**Prompt:** The expected response is a copy of every line in the entries below that includes the word "orange".

**Source data:**
________________________________________
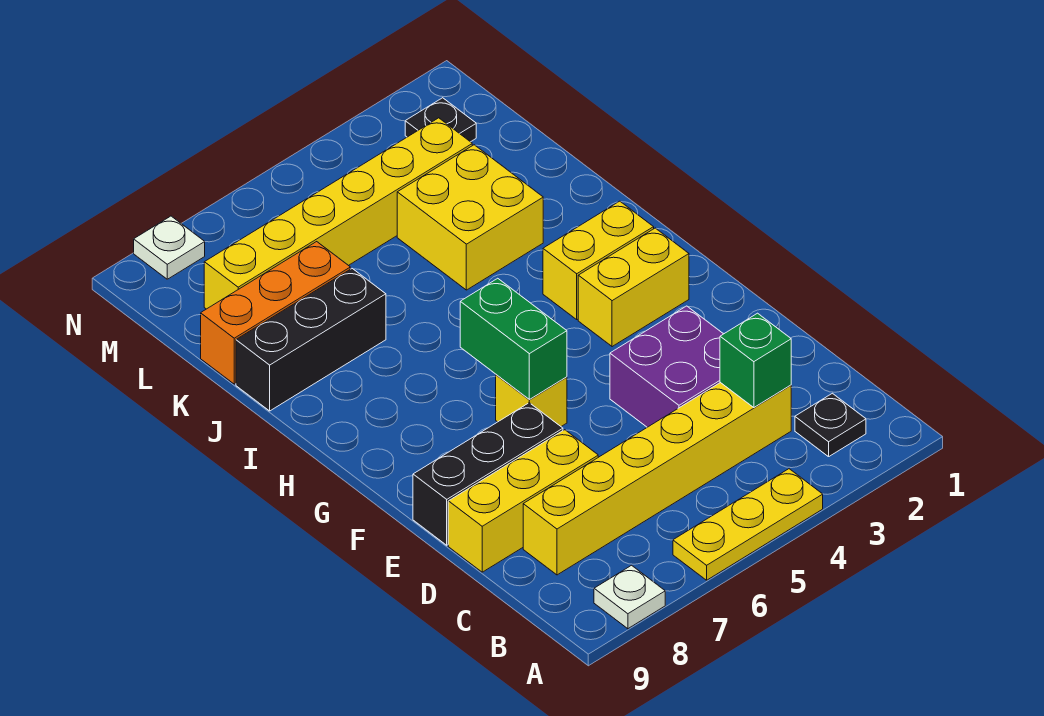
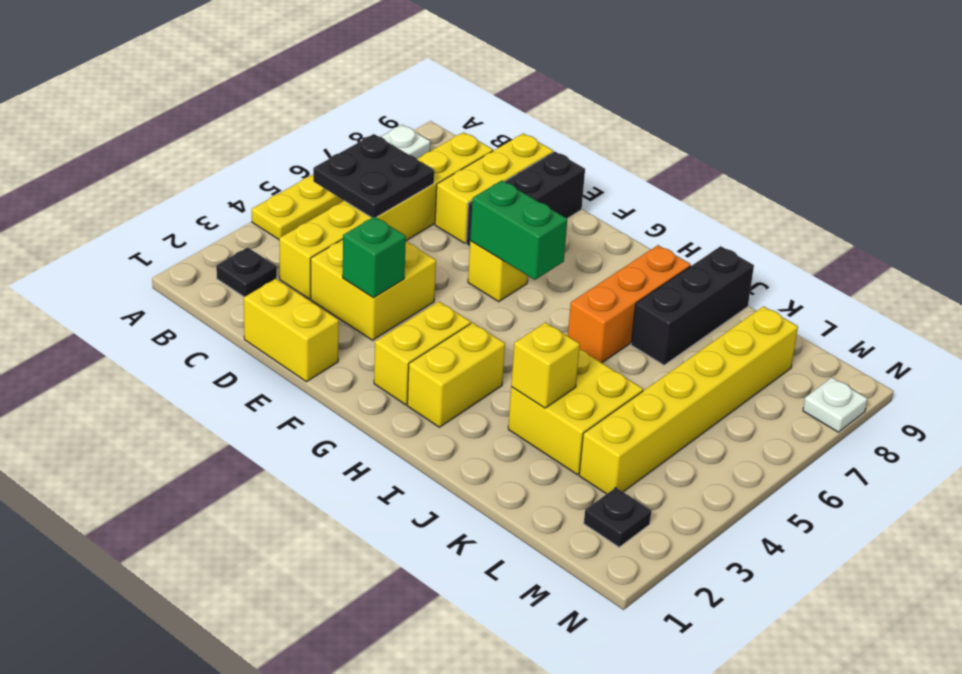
none -> black plate B5:C6 level 2
green brick C3 level 2 -> green brick E3 level 2
none -> yellow brick D1:E1 level 1
purple brick D3:E4 level 1 -> yellow brick D3:E4 level 1
none -> yellow brick J3 level 2
orange brick K7:K9 level 1 -> orange brick I6:I8 level 1

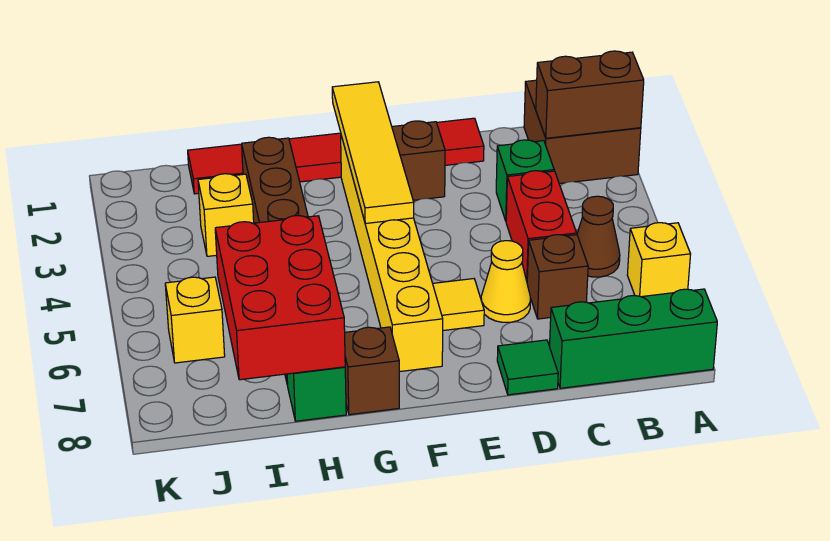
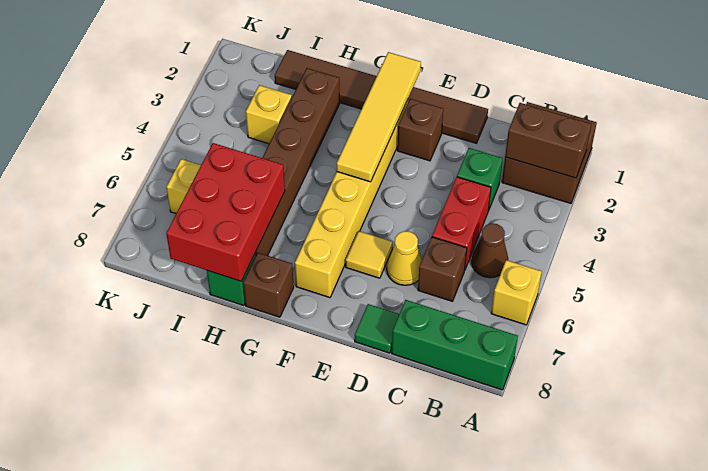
red tile D1:I1 level 1 -> brown tile D1:I1 level 1

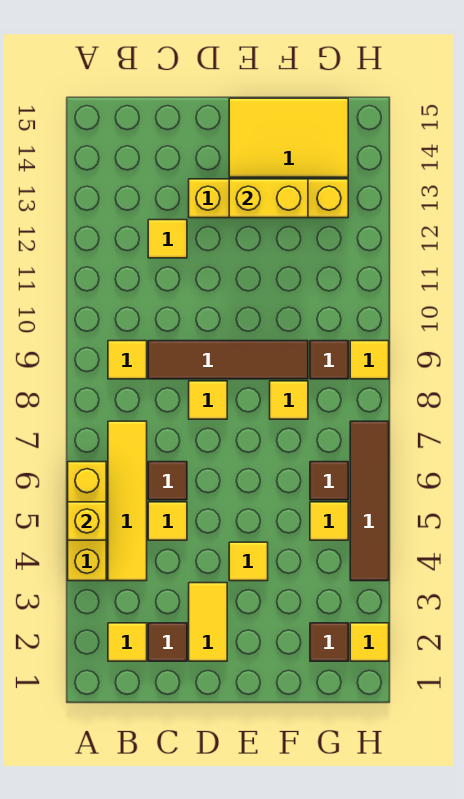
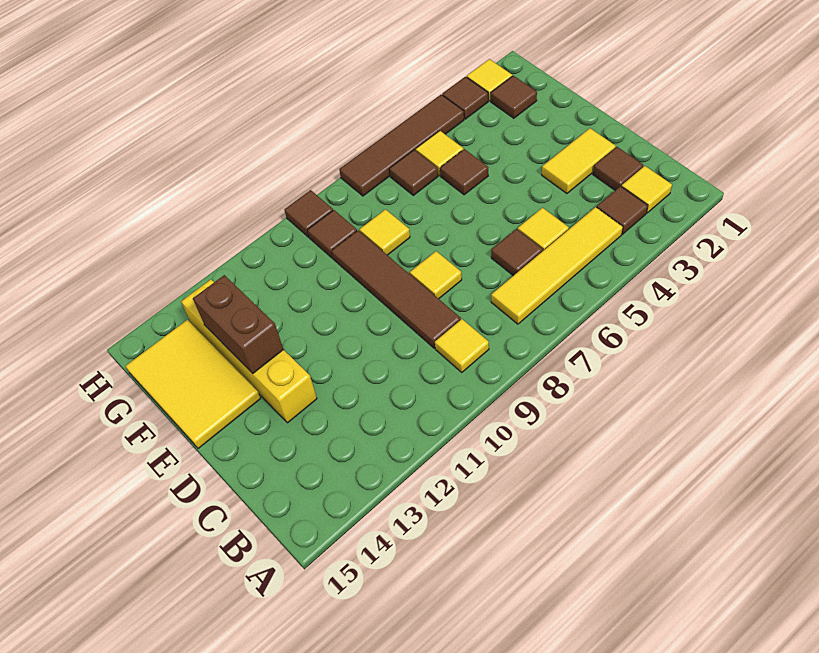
yellow brick A4:A6 level 1 -> none
yellow brick A5 level 2 -> none
none -> brown tile B3 level 1
yellow tile C12 level 1 -> none
yellow tile E4 level 1 -> none
yellow brick E13:F13 level 2 -> brown brick E13:F13 level 2
none -> brown tile F5 level 1
none -> brown tile H3 level 1
yellow tile H9 level 1 -> brown tile H9 level 1

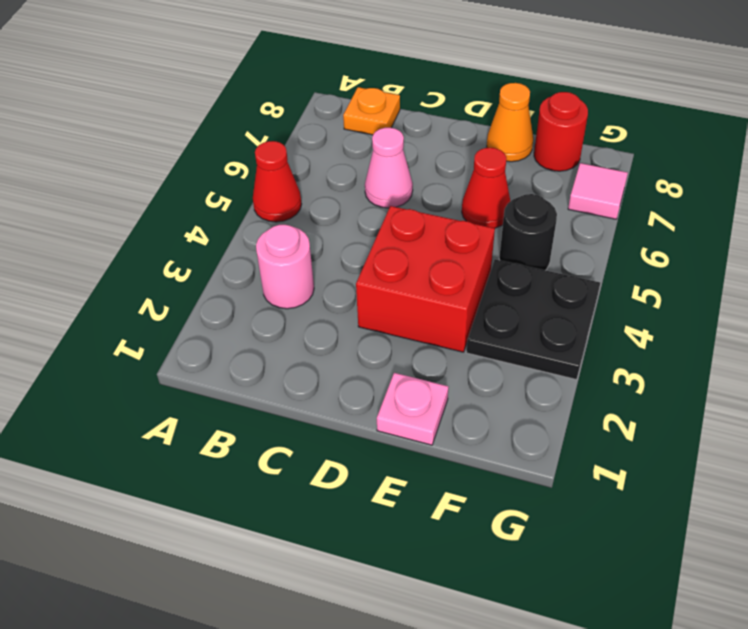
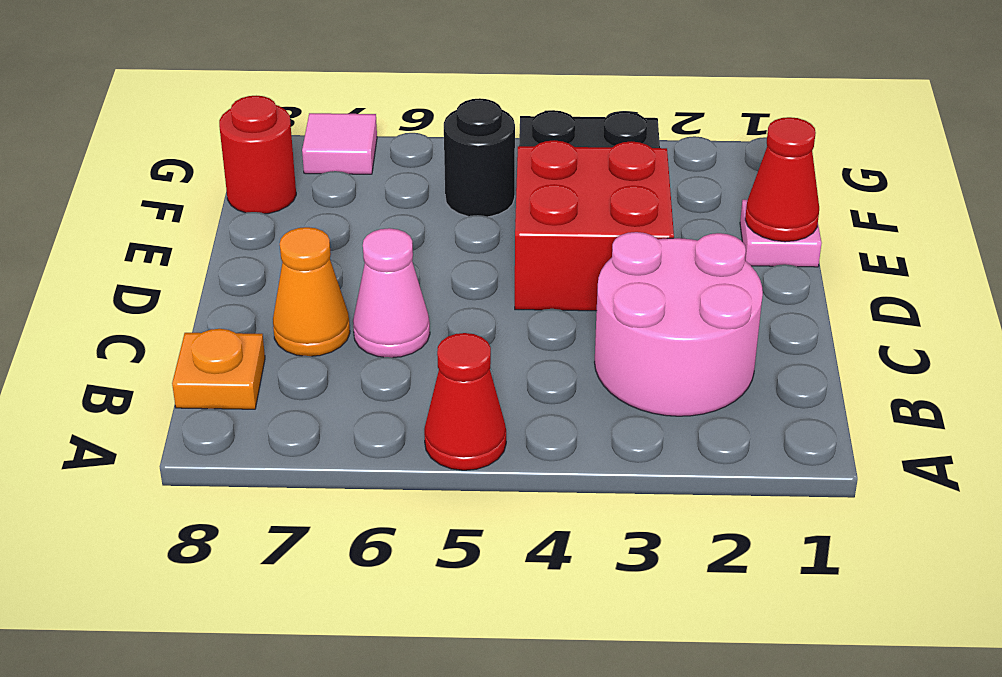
pink round brick B3 level 1 -> pink round brick B2:C3 level 1
red cone E6 level 1 -> red cone E1 level 2
orange cone E8 level 1 -> orange cone C7 level 1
________________________________________
**Your solution:**
orange brick K7:K9 level 1 -> orange brick I6:I8 level 1
orange cone E8 level 1 -> orange cone C7 level 1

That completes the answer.